Directions: Below this line is the material. Write out only its lines from the one containing "camera: 10 degrees right, 35 degrees up" through the one containing "none -> black tree [358,20,405,91]", both kept, exactly.
*** Opening of Task inputs ***
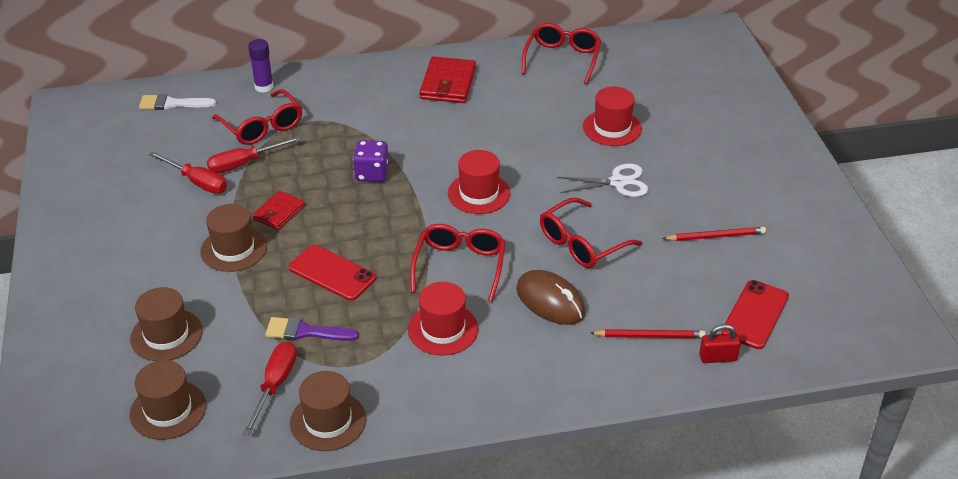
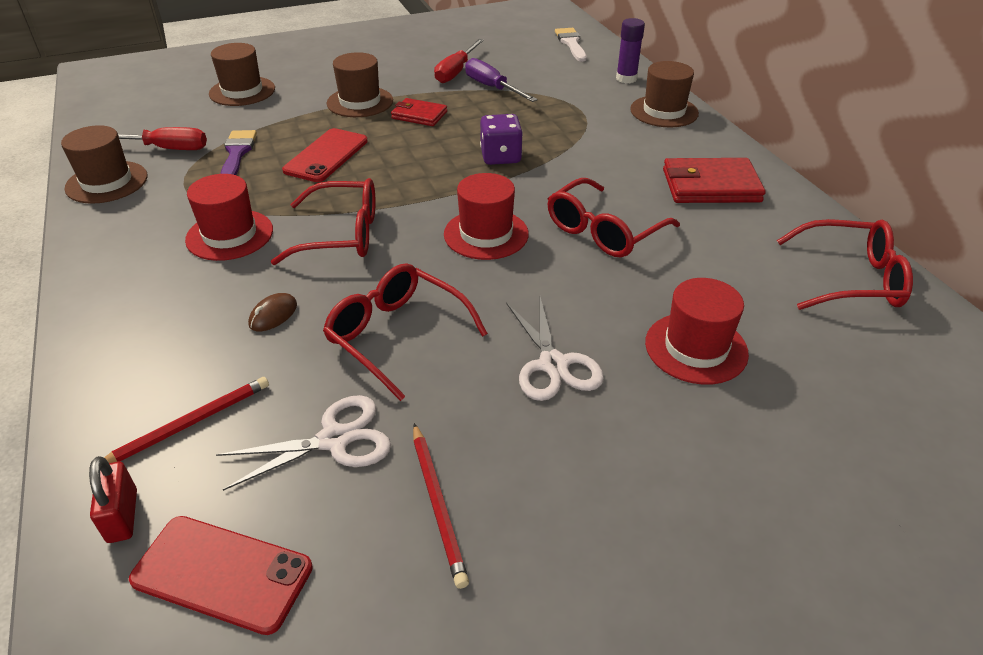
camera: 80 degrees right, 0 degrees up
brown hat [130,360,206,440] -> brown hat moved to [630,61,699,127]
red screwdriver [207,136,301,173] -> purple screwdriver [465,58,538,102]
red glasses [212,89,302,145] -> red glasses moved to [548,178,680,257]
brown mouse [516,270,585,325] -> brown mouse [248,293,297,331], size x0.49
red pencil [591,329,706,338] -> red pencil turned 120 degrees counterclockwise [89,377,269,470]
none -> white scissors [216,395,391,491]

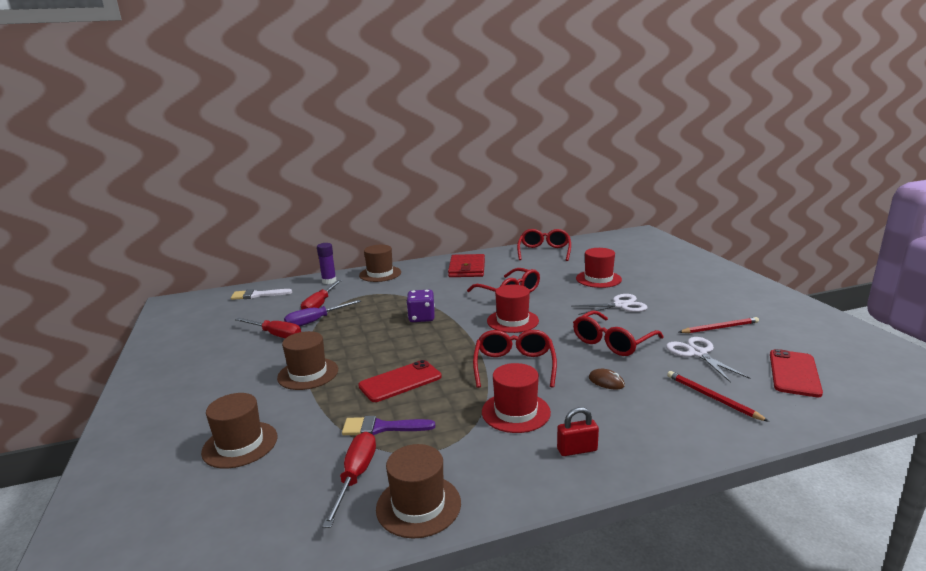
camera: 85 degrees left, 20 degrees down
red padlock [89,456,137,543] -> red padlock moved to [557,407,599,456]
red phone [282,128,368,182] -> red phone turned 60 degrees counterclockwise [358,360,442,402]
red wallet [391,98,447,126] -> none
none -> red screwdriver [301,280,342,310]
*** Close of Task inputs ***
*** Opening of Task inputs ***
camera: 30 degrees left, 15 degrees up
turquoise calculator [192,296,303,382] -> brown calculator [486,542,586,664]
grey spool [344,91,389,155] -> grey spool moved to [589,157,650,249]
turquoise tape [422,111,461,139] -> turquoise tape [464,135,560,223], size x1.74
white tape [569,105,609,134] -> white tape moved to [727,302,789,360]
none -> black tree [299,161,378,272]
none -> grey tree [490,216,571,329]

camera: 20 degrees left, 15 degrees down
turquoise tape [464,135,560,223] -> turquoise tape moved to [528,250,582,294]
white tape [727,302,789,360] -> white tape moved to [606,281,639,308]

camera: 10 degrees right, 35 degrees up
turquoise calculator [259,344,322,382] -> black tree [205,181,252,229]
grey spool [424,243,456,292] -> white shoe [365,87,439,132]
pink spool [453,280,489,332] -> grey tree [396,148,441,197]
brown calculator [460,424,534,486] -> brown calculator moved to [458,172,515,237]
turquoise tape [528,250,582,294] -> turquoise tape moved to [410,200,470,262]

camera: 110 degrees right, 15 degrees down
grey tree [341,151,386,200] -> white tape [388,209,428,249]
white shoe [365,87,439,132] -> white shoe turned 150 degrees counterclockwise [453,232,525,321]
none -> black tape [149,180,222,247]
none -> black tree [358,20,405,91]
*** Close of Task inputs ***
*** Opening of Task inputs ***
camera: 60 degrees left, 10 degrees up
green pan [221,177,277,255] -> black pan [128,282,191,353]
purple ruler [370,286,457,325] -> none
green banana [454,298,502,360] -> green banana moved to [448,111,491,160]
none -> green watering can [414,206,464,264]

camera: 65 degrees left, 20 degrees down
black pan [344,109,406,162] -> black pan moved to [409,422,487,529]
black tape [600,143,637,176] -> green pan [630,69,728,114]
*** Close of Task inputs ***
Task response:
camera: 10 degrees right, 35 degrees up
turquoise calculator [259,344,322,382] -> black tree [205,181,252,229]
grey spool [424,243,456,292] -> white shoe [365,87,439,132]
pink spool [453,280,489,332] -> grey tree [396,148,441,197]
brown calculator [460,424,534,486] -> brown calculator moved to [458,172,515,237]
turquoise tape [528,250,582,294] -> turquoise tape moved to [410,200,470,262]

camera: 110 degrees right, 15 degrees down
grey tree [341,151,386,200] -> white tape [388,209,428,249]
white shoe [365,87,439,132] -> white shoe turned 150 degrees counterclockwise [453,232,525,321]
none -> black tape [149,180,222,247]
none -> black tree [358,20,405,91]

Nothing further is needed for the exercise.